• **Exercise details**: Your answer should be every line with the word "verde", copied from the data below.

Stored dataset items
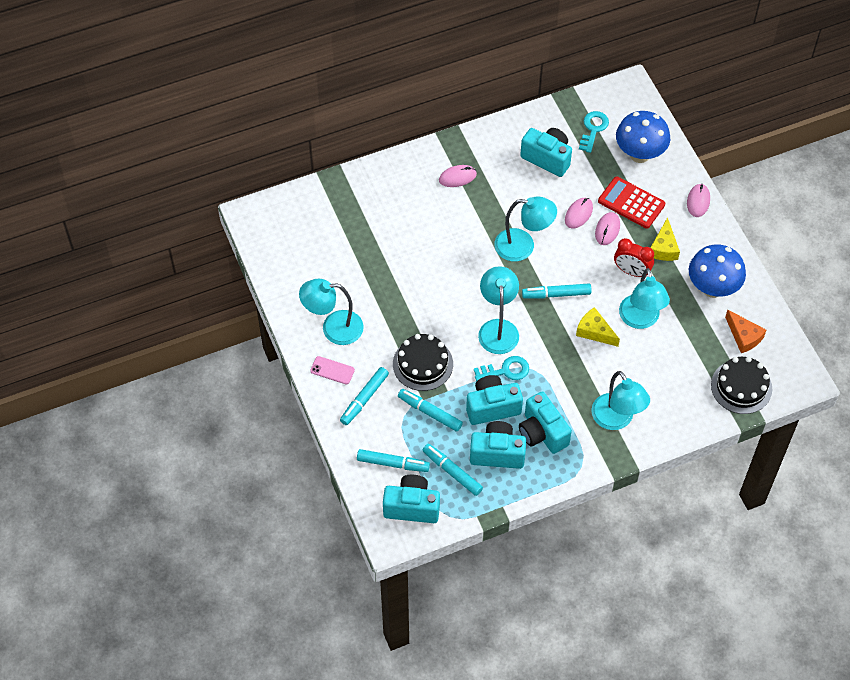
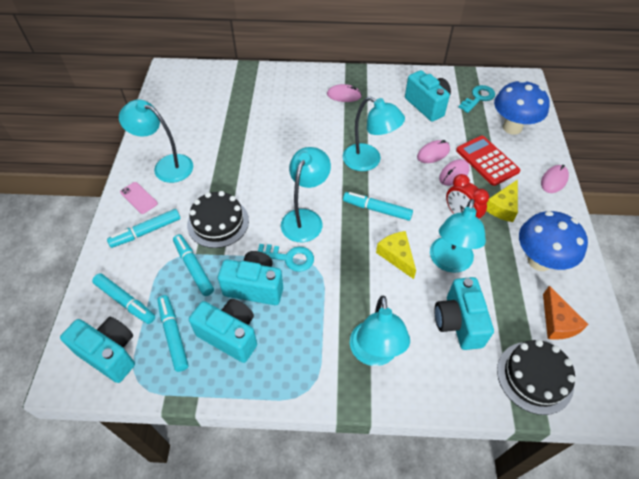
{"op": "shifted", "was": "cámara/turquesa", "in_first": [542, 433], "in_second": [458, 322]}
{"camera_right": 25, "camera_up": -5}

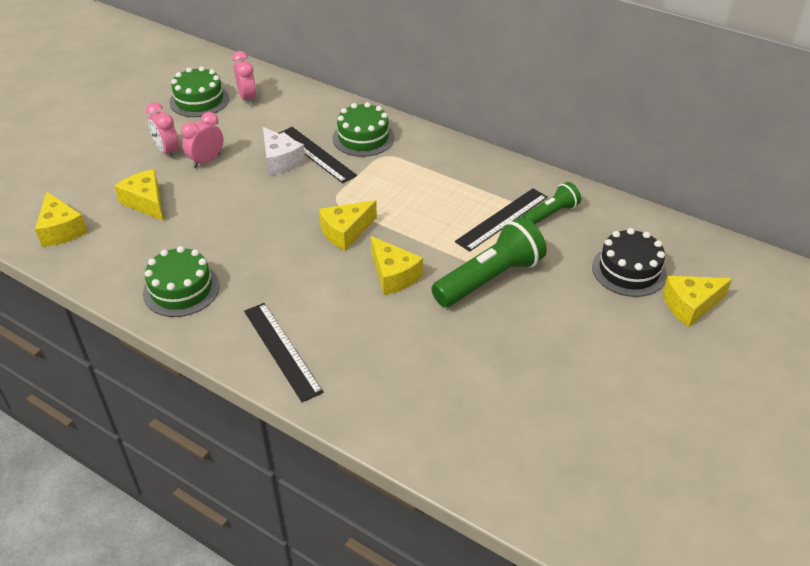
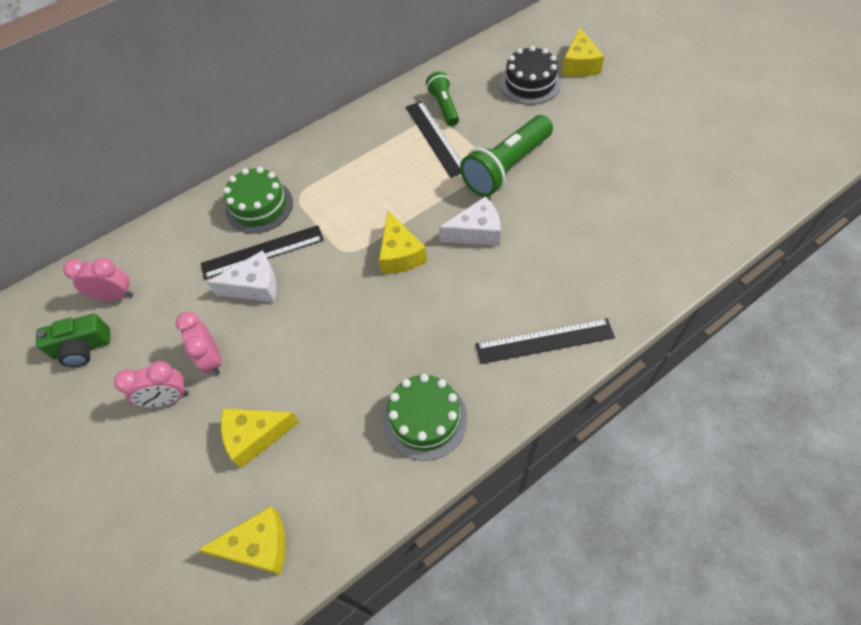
{"op": "swapped", "was": "tarta/verde", "now": "cámara/verde", "in_first": [199, 100], "in_second": [82, 348]}
{"op": "rotated", "was": "lámpara de mano/verde", "in_first": [489, 278], "in_second": [506, 167], "clockwise": -120}
{"op": "repainted", "was": "queso/amarillo", "now": "queso/blanco", "in_first": [393, 275], "in_second": [476, 232]}
{"camera_right": -65, "camera_up": 15}

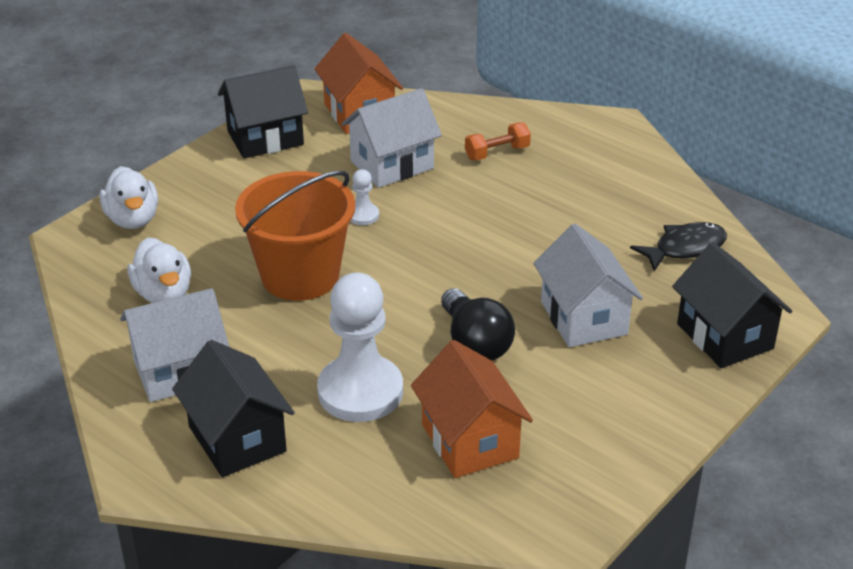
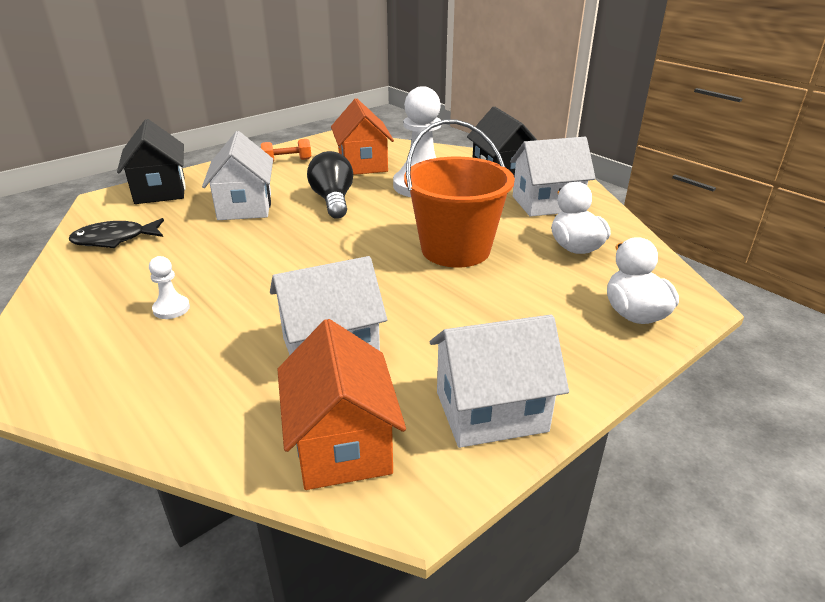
{"op": "repainted", "was": "casa/negro", "now": "casa/blanco", "in_first": [265, 138], "in_second": [491, 411]}
{"op": "shifted", "was": "mancuerna/naranja", "in_first": [497, 153], "in_second": [287, 161]}
{"op": "shifted", "was": "peón/blanco", "in_first": [363, 215], "in_second": [171, 309]}
{"camera_right": -170, "camera_up": -5}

• **Expected answer**:
{"op": "swapped", "was": "tarta/verde", "now": "cámara/verde", "in_first": [199, 100], "in_second": [82, 348]}
{"op": "rotated", "was": "lámpara de mano/verde", "in_first": [489, 278], "in_second": [506, 167], "clockwise": -120}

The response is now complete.